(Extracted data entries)
<<<<
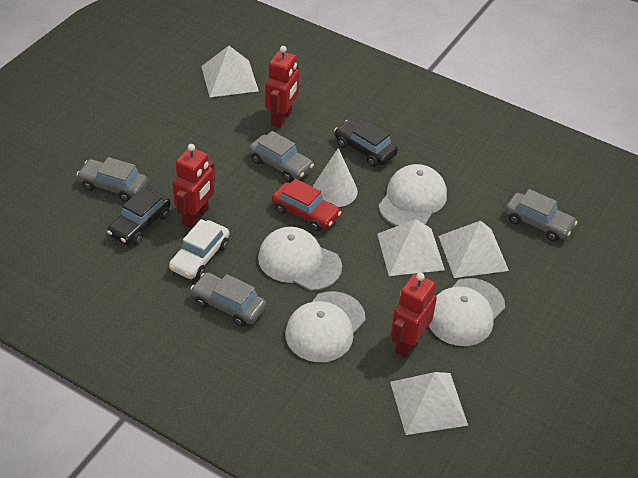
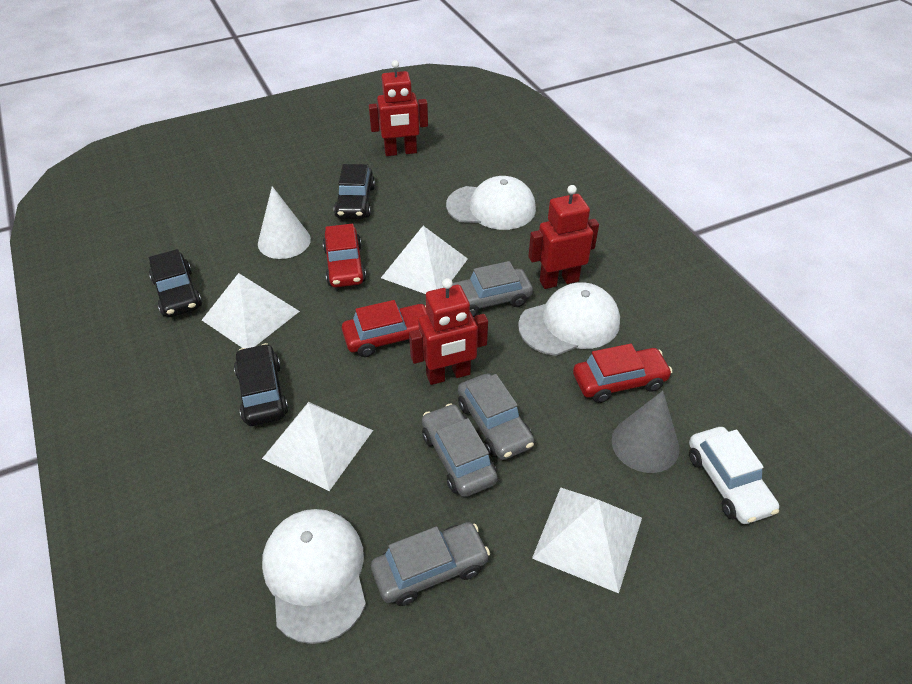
black car: 2 -> 3
grey cone: 0 -> 1
red car: 1 -> 3
white cap: 4 -> 3

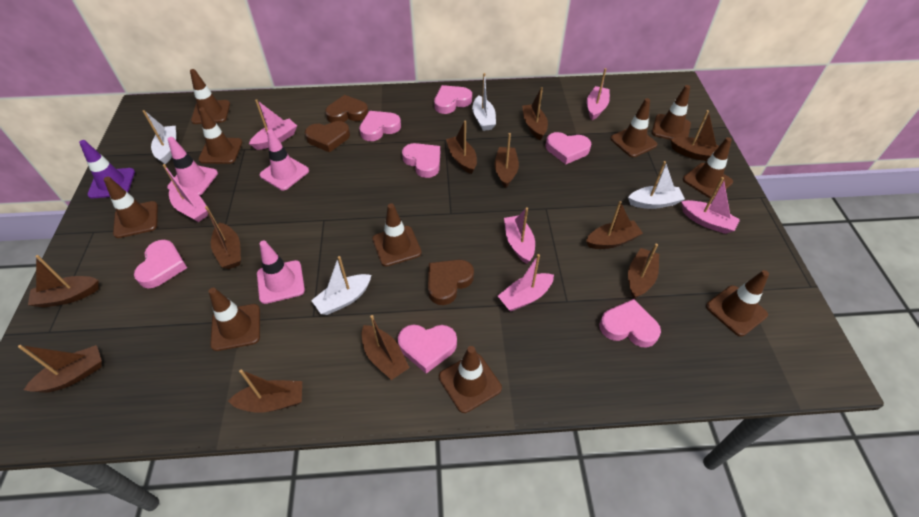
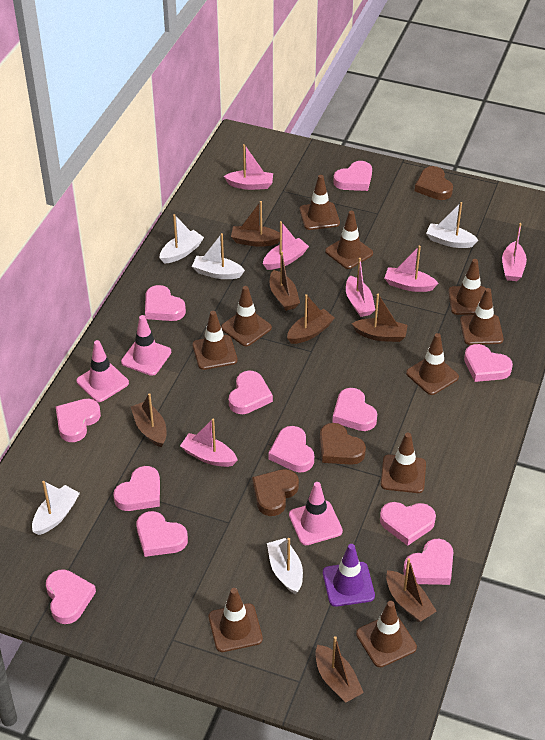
brown boat: 11 -> 7
pink heart: 7 -> 12
white boat: 4 -> 5

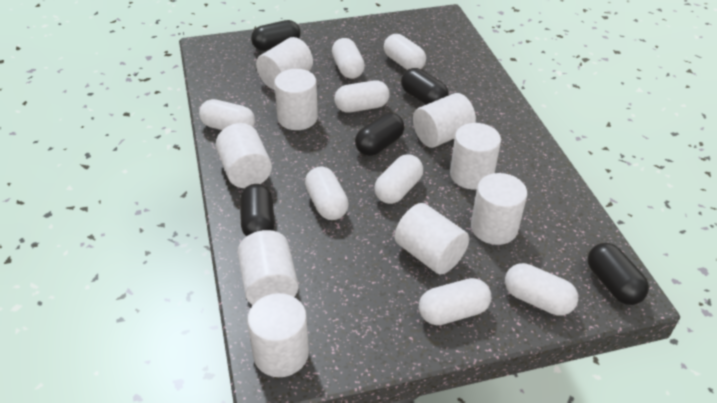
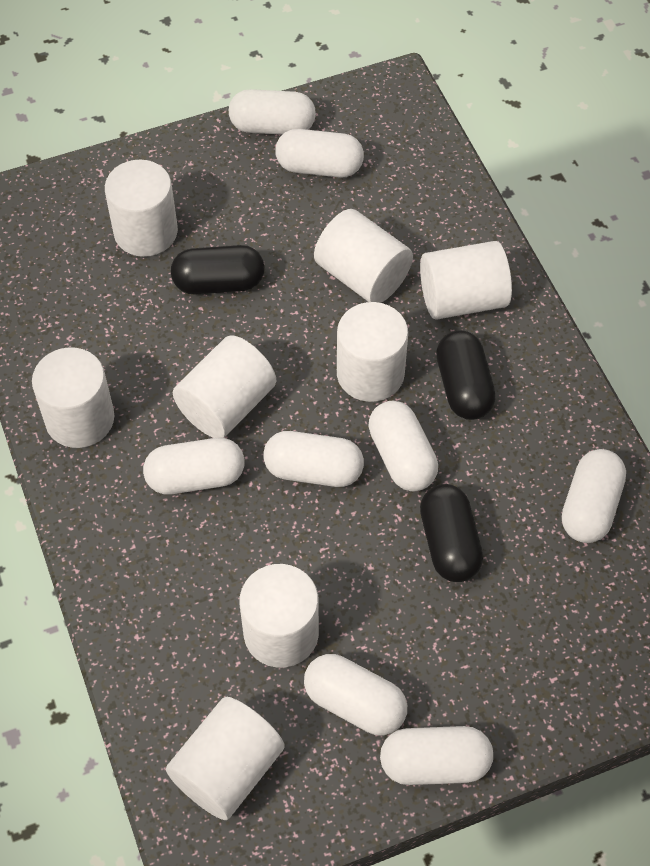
black capsule: 5 -> 3
white cylinder: 9 -> 8

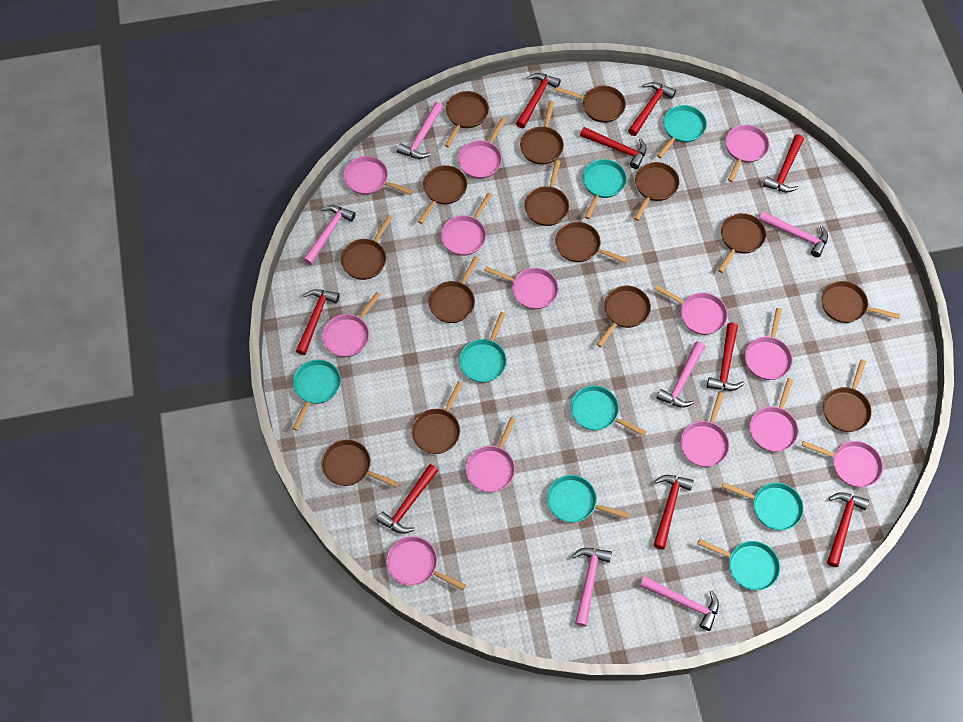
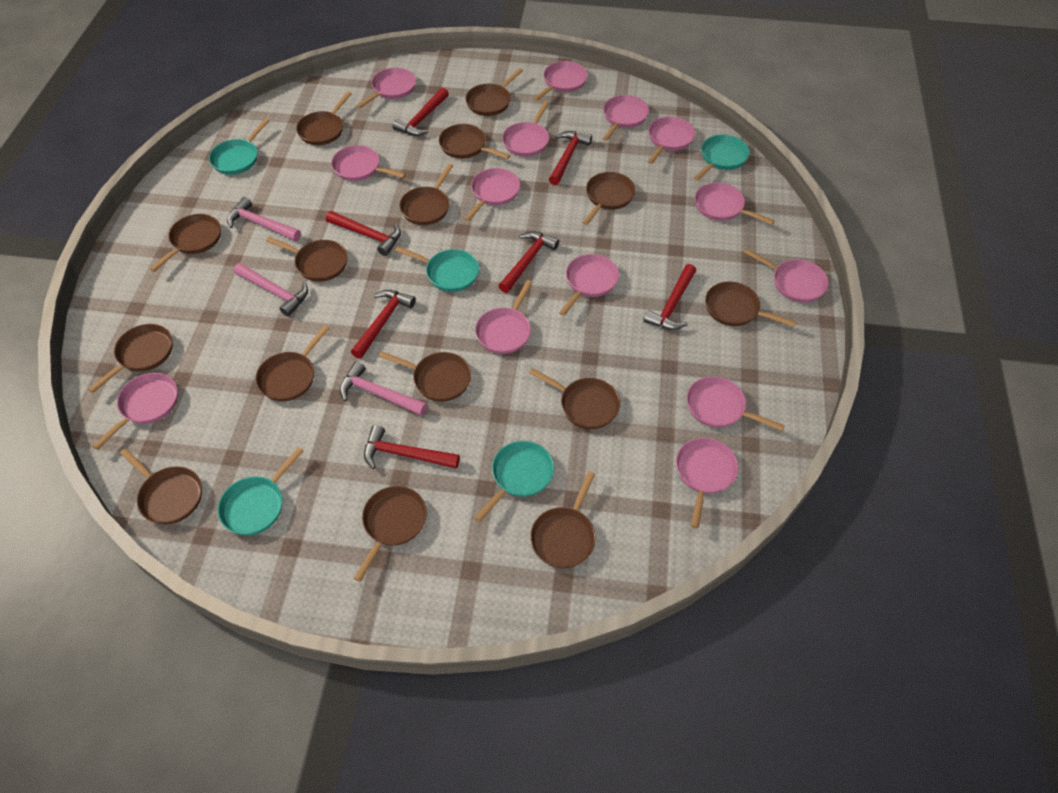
pink hammer: 6 -> 3
pink pan: 13 -> 14
red hammer: 9 -> 7
turquoise pan: 8 -> 5

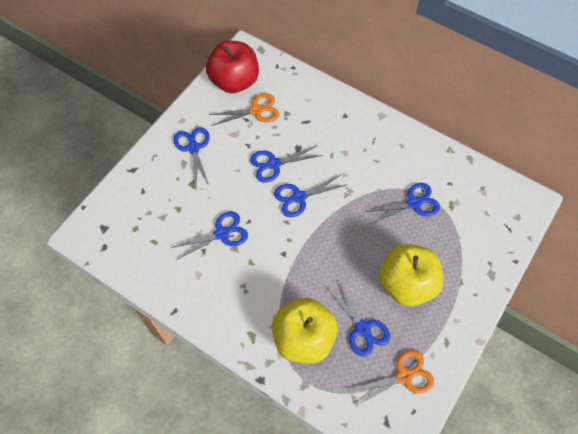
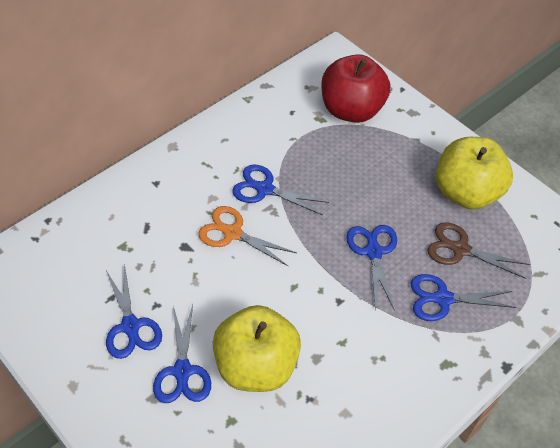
blue scissors: 6 -> 5
brown scissors: 0 -> 1
orange scissors: 2 -> 1

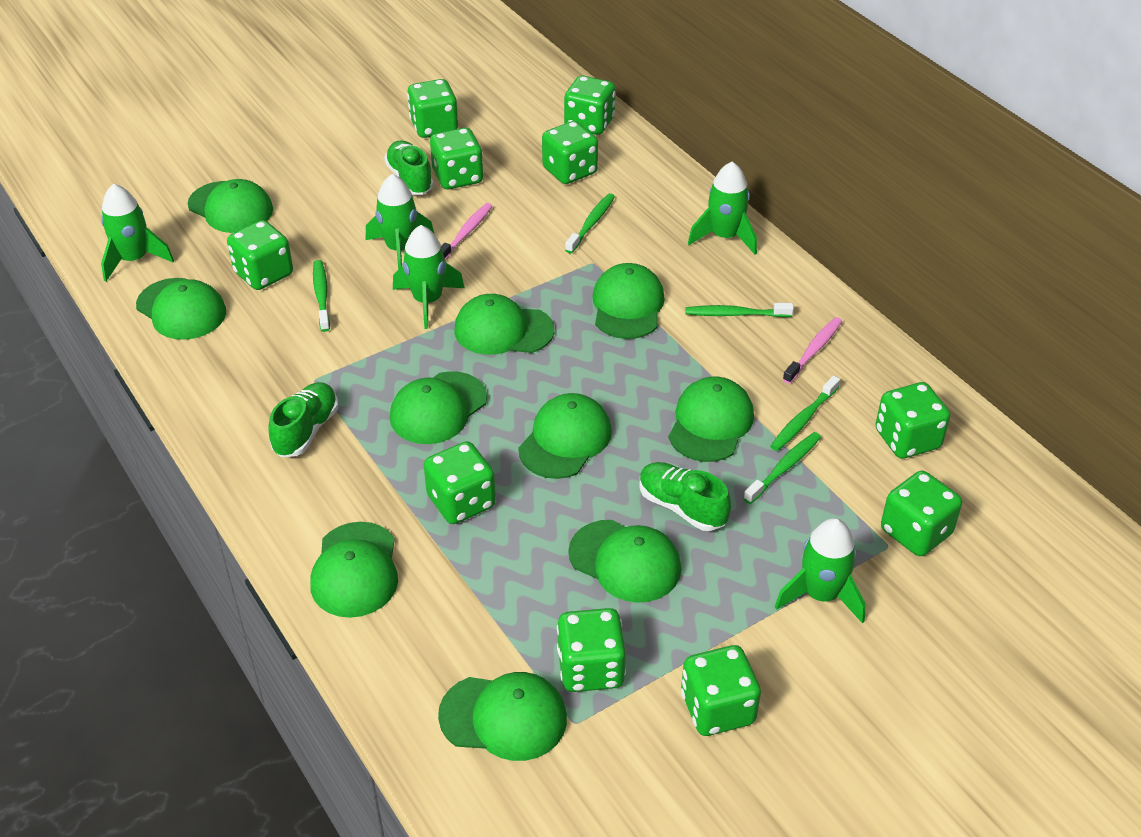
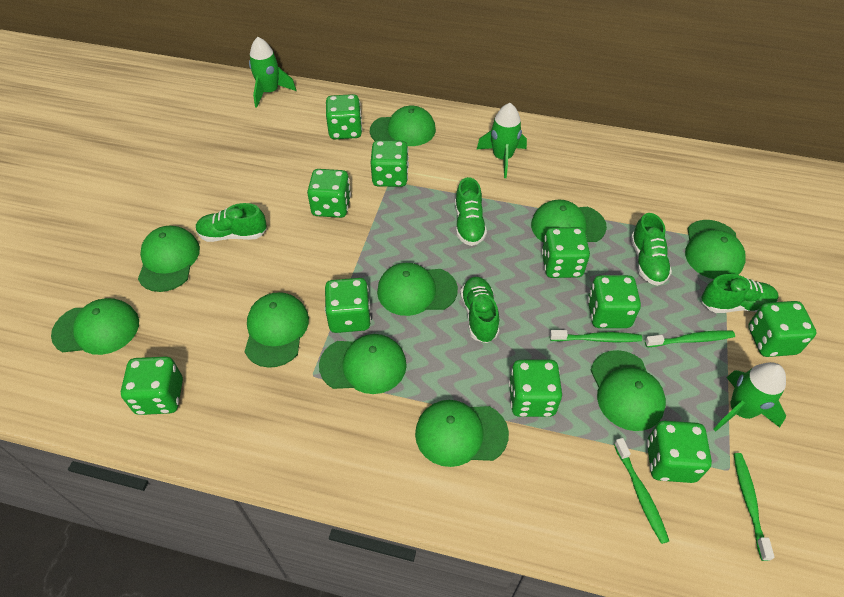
green rocket: 5 -> 3
green shoe: 3 -> 5
green toothbrush: 5 -> 4
pink toothbrush: 2 -> 0

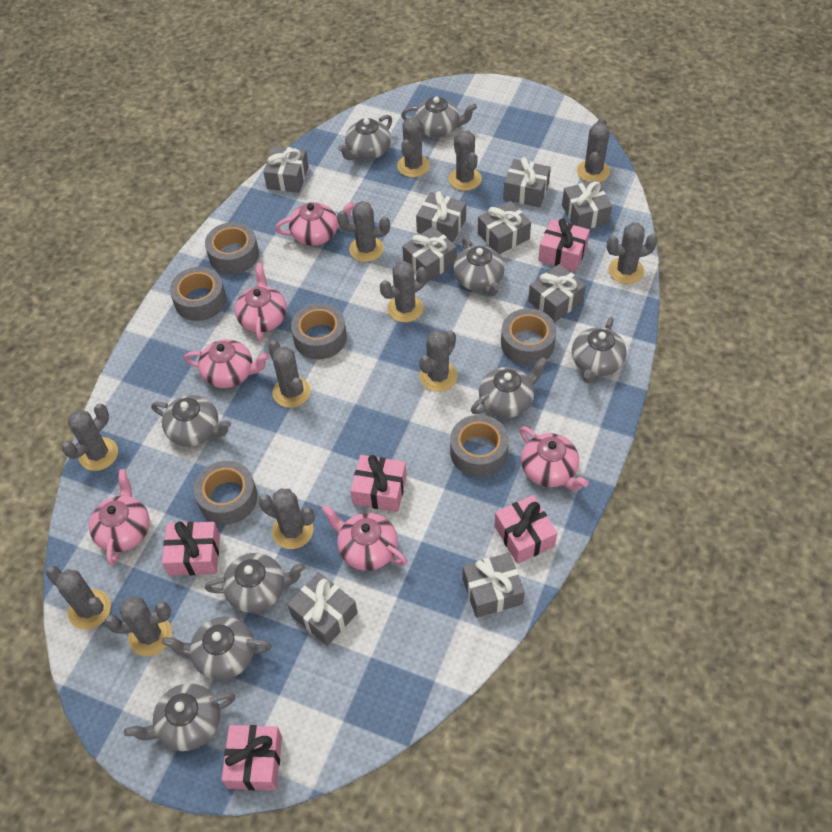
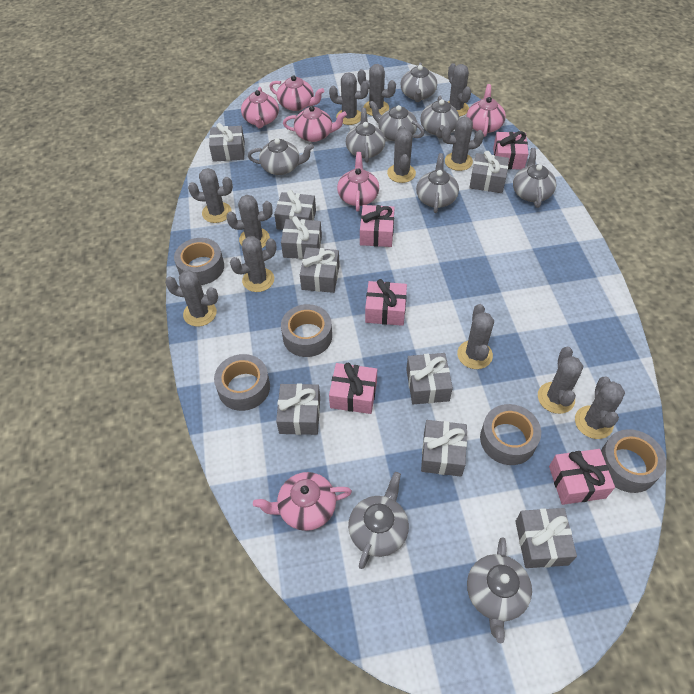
grey tape: 6 -> 5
>>>>
*How to complete this task*. Please print out the entries above exactly. The pictures stay out.

*Written answer*.
black car: 2 -> 3
grey cone: 0 -> 1
red car: 1 -> 3
white cap: 4 -> 3

brown boat: 11 -> 7
pink heart: 7 -> 12
white boat: 4 -> 5

black capsule: 5 -> 3
white cylinder: 9 -> 8

pink hammer: 6 -> 3
pink pan: 13 -> 14
red hammer: 9 -> 7
turquoise pan: 8 -> 5

blue scissors: 6 -> 5
brown scissors: 0 -> 1
orange scissors: 2 -> 1

green rocket: 5 -> 3
green shoe: 3 -> 5
green toothbrush: 5 -> 4
pink toothbrush: 2 -> 0

grey tape: 6 -> 5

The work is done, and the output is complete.